» **Required action**
After reading the data below, copy out every line that contains the word "capsule".

» **Data to examine**
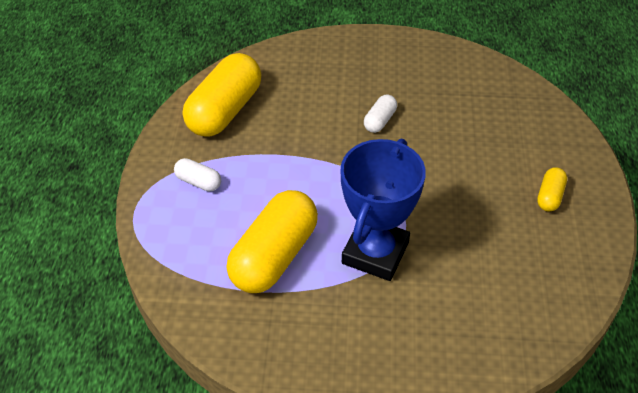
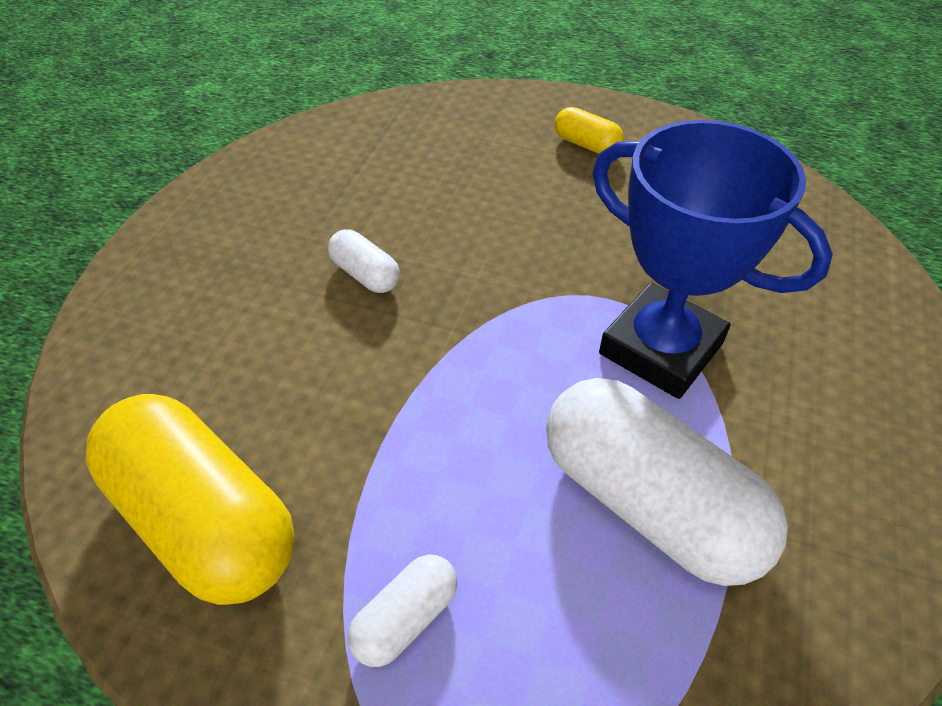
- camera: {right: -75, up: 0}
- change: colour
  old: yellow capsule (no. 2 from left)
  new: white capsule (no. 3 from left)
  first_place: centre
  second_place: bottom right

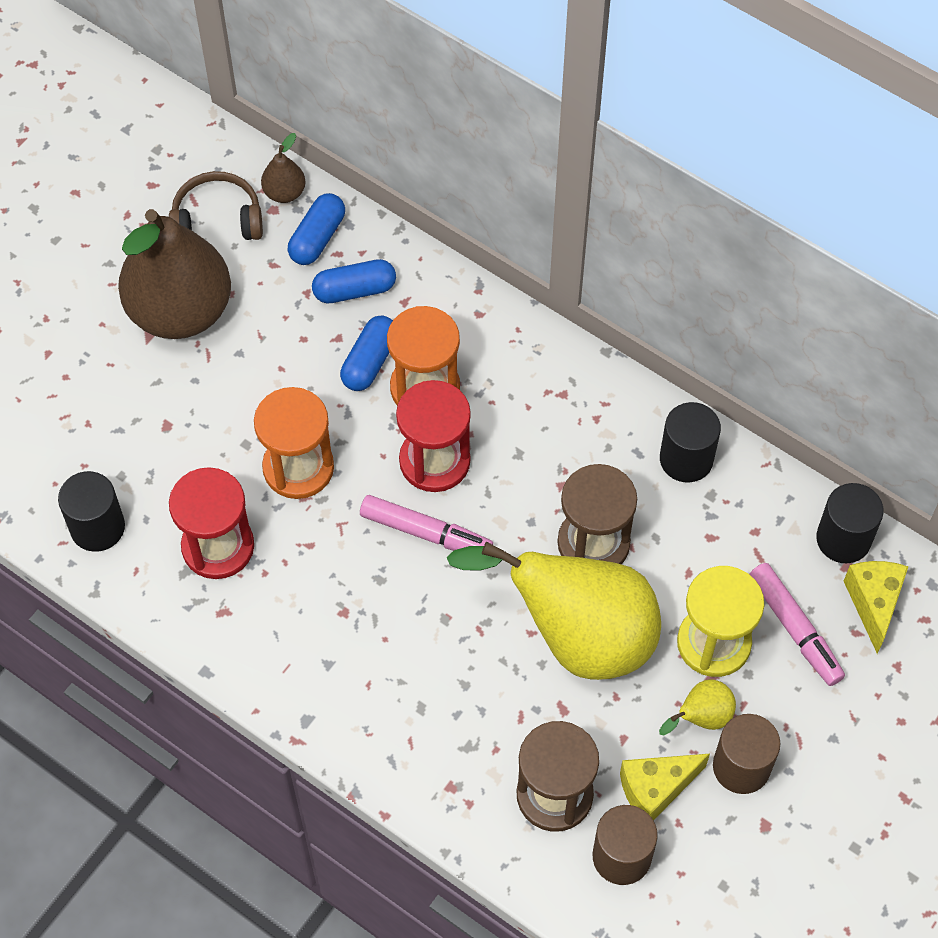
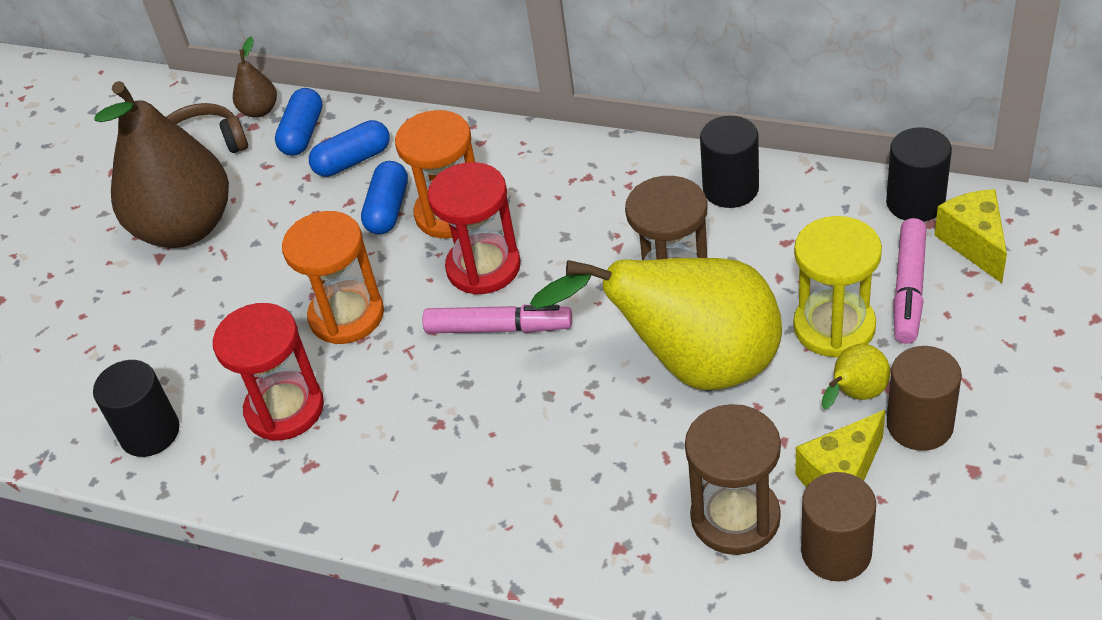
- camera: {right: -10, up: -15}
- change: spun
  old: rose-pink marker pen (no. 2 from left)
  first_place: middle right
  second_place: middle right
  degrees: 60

» **Task output**
  old: yellow capsule (no. 2 from left)
  new: white capsule (no. 3 from left)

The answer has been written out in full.